##### DATA IN THIS EXERCISE #####

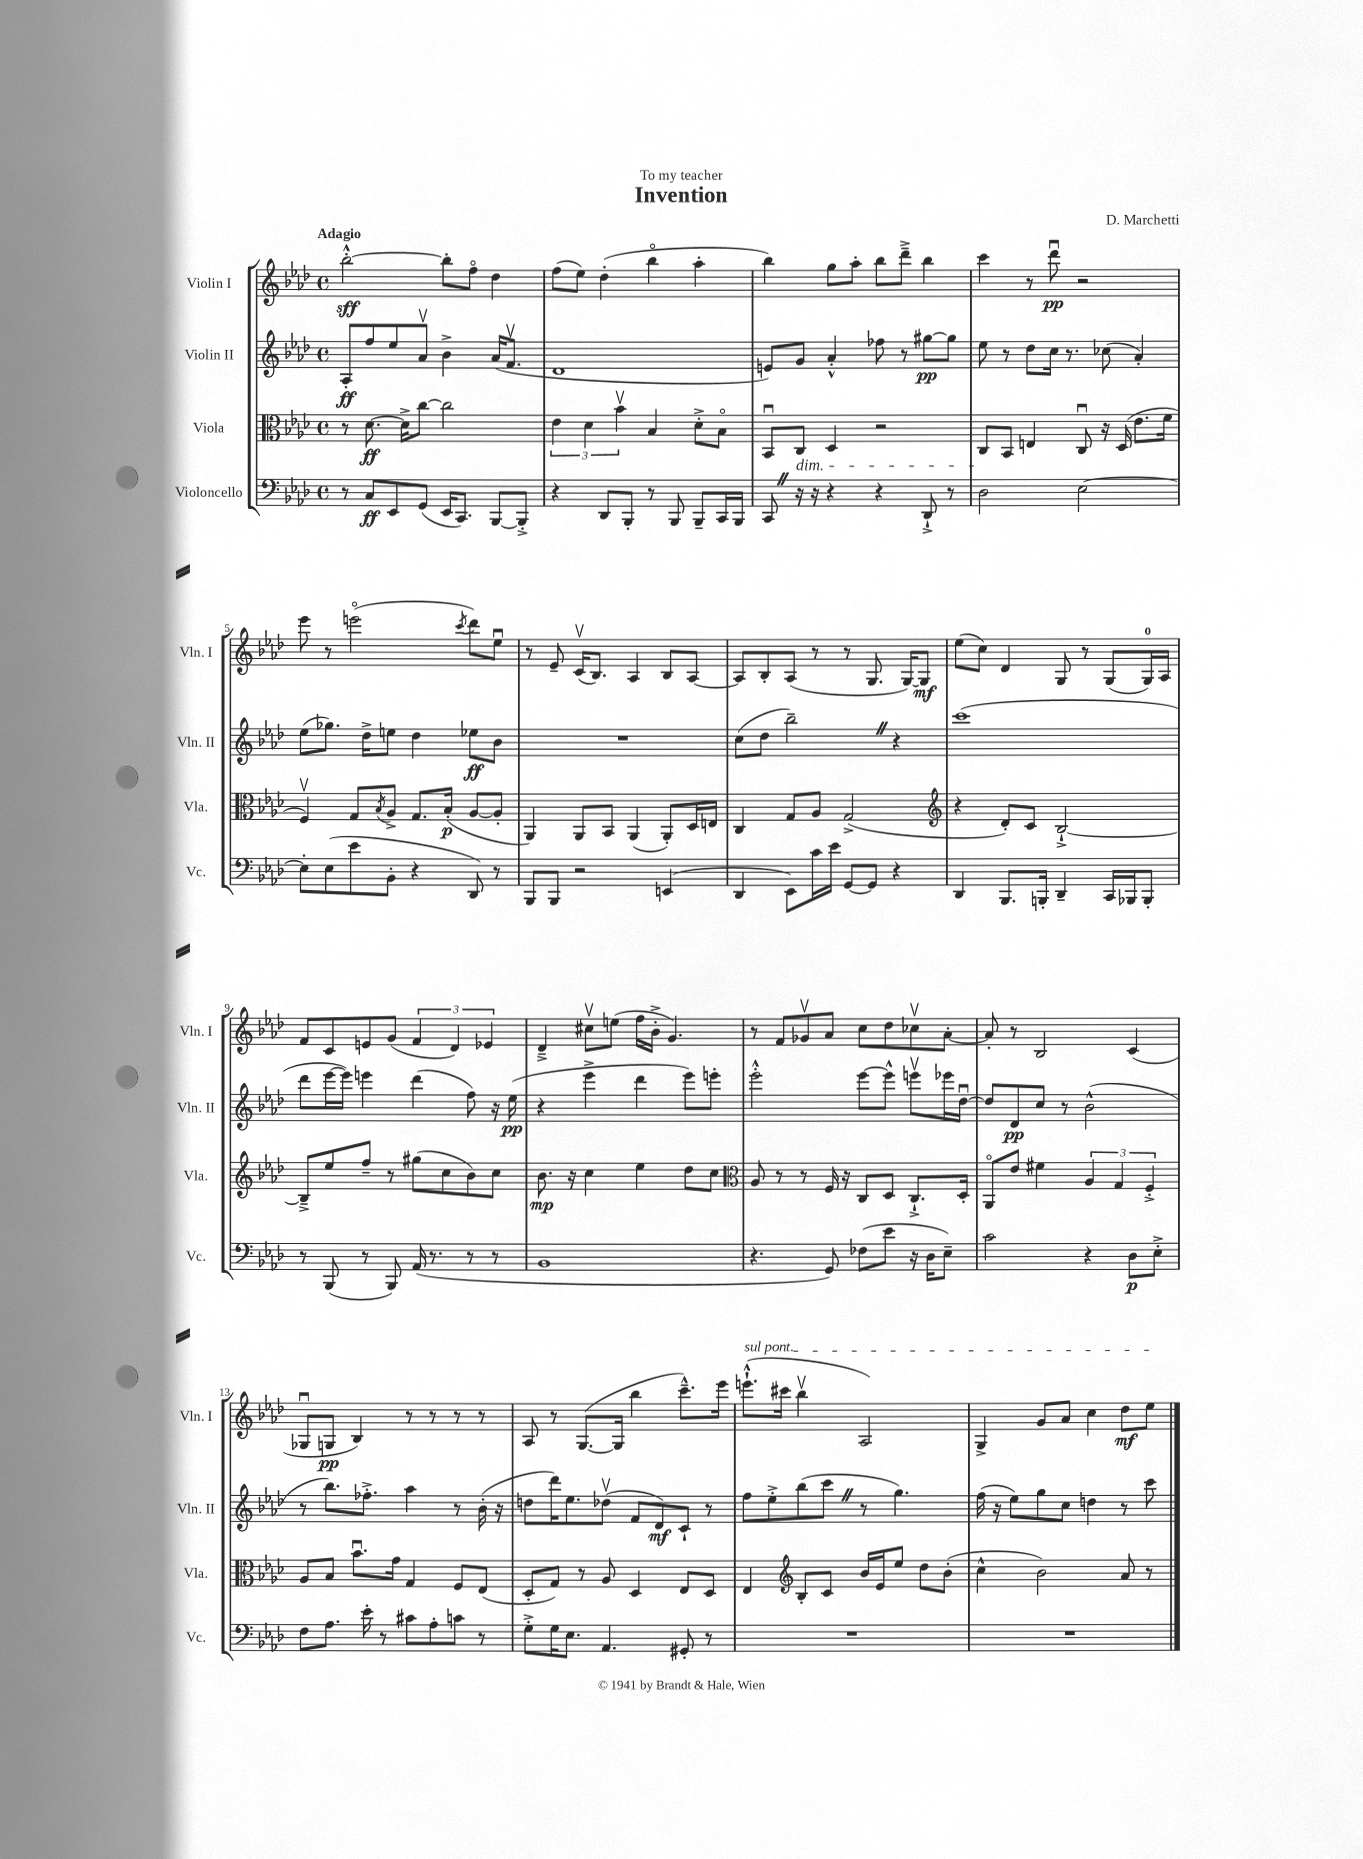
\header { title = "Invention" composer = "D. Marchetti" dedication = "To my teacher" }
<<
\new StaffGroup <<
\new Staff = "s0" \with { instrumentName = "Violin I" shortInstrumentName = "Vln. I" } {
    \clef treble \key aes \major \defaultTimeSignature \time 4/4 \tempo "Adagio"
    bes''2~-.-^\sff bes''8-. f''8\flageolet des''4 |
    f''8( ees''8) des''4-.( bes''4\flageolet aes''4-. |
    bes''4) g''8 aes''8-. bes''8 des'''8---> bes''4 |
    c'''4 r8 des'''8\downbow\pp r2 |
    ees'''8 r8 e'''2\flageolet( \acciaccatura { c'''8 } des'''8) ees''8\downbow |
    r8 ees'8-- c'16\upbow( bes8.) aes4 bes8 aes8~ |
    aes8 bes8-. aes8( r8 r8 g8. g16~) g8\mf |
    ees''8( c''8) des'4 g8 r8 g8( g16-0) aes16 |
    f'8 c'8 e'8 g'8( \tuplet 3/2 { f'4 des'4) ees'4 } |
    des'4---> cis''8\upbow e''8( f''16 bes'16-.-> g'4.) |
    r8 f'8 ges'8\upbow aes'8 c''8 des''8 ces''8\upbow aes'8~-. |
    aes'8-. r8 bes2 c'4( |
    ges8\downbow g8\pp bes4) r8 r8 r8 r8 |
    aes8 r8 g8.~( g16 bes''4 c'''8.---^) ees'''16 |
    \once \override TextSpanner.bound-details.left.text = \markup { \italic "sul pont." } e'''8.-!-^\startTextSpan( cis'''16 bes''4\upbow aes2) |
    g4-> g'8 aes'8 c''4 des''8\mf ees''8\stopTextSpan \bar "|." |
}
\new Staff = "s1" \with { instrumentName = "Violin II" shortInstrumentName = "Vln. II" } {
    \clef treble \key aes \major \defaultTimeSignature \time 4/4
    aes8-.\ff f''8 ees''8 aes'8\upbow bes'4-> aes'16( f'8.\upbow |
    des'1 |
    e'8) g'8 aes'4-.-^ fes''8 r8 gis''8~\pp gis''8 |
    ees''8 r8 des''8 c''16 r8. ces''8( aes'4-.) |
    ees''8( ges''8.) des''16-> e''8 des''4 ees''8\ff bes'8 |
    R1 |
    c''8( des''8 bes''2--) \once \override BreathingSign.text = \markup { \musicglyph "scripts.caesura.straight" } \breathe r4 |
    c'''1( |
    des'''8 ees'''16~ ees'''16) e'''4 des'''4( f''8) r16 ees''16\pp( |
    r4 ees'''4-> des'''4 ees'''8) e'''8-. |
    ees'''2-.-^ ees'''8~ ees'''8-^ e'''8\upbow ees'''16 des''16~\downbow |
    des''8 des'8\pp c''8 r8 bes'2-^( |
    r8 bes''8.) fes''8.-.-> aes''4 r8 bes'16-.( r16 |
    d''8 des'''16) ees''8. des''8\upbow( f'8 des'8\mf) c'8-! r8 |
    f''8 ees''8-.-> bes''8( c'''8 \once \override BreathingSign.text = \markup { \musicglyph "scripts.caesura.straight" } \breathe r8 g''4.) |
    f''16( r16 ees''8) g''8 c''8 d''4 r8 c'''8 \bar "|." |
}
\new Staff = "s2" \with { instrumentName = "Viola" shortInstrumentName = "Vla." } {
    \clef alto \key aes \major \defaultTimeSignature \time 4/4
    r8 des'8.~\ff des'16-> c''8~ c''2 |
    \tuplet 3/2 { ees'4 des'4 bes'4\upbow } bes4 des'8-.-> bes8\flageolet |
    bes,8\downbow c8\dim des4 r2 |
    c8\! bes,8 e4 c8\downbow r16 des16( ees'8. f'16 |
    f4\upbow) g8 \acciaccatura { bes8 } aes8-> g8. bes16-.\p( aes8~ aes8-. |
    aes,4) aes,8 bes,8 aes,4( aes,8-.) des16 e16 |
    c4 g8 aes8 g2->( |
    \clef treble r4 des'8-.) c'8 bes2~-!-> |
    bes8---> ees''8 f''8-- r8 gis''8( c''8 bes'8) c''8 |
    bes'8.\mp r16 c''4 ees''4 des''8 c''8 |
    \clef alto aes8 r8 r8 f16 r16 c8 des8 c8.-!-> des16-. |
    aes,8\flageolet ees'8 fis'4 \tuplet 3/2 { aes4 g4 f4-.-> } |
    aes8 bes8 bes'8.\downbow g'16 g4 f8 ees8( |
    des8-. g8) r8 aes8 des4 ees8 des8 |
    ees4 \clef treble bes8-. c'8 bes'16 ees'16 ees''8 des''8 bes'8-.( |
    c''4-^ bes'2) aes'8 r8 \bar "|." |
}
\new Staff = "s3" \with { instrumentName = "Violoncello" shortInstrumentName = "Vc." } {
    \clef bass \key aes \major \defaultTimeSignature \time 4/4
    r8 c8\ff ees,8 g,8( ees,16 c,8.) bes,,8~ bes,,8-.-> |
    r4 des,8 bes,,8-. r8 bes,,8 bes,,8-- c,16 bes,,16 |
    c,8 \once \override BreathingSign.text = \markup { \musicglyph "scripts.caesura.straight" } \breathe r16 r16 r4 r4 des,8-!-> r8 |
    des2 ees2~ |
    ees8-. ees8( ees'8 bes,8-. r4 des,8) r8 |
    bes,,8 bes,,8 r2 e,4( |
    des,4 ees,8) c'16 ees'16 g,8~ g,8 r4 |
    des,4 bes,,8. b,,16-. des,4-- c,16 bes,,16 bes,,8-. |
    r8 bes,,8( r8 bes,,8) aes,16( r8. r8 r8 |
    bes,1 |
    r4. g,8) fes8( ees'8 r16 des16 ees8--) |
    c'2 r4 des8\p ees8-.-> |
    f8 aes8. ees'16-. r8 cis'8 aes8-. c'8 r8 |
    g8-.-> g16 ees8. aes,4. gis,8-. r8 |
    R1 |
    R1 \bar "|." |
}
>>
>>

#####

— INSTRUCTIONS FOR THE TASK —
Rewrite the lines from the start of the records through the line containing "r8 f'8 ges'8\upbow", replacing "Adagio" with "Andante" and leaving everything else as it is. Leave the pictures out of your answer.

— RESPONSE —
\header { title = "Invention" composer = "D. Marchetti" dedication = "To my teacher" }
<<
\new StaffGroup <<
\new Staff = "s0" \with { instrumentName = "Violin I" shortInstrumentName = "Vln. I" } {
    \clef treble \key aes \major \defaultTimeSignature \time 4/4 \tempo "Andante"
    bes''2~-.-^\sff bes''8-. f''8\flageolet des''4 |
    f''8( ees''8) des''4-.( bes''4\flageolet aes''4-. |
    bes''4) g''8 aes''8-. bes''8 des'''8---> bes''4 |
    c'''4 r8 des'''8\downbow\pp r2 |
    ees'''8 r8 e'''2\flageolet( \acciaccatura { c'''8 } des'''8) ees''8\downbow |
    r8 ees'8-- c'16\upbow( bes8.) aes4 bes8 aes8~ |
    aes8 bes8-. aes8( r8 r8 g8. g16~) g8\mf |
    ees''8( c''8) des'4 g8 r8 g8( g16-0) aes16 |
    f'8 c'8 e'8 g'8( \tuplet 3/2 { f'4 des'4) ees'4 } |
    des'4---> cis''8\upbow e''8( f''16 bes'16-.-> g'4.) |
    r8 f'8 ges'8\upbow aes'8 c''8 des''8 ces''8\upbow aes'8~-. |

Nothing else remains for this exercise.